BEGIN Information provided

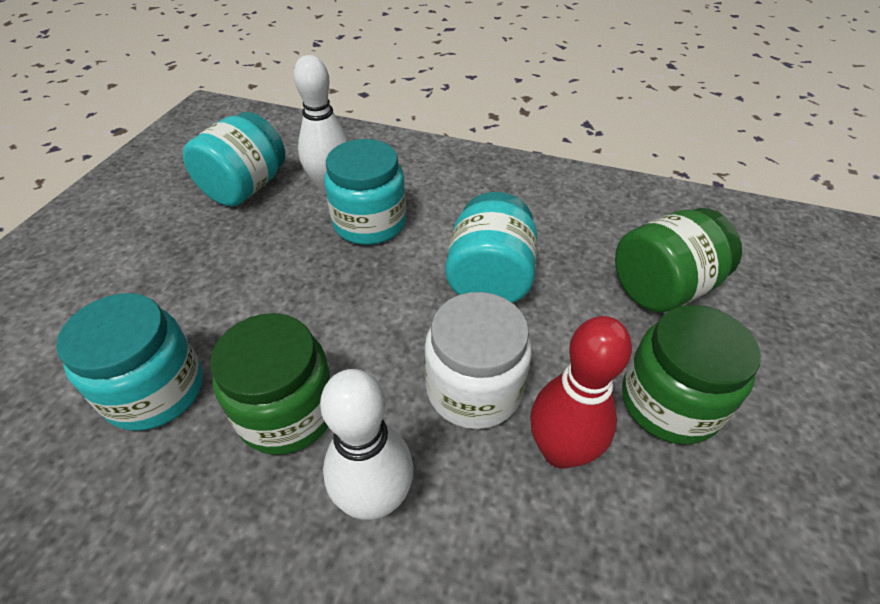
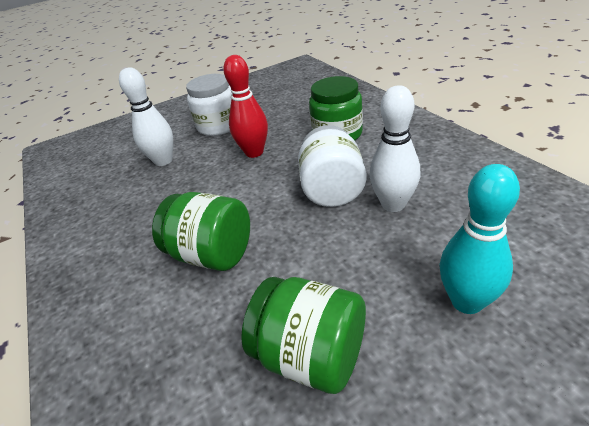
turquoise bowling pin: 0 -> 1
turquoise jar: 4 -> 0
white jar: 1 -> 2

END Information provided

What is required
From the first line to the last, repeat the material exactly, but drop the pictures.

Reply to the exercise
turquoise bowling pin: 0 -> 1
turquoise jar: 4 -> 0
white jar: 1 -> 2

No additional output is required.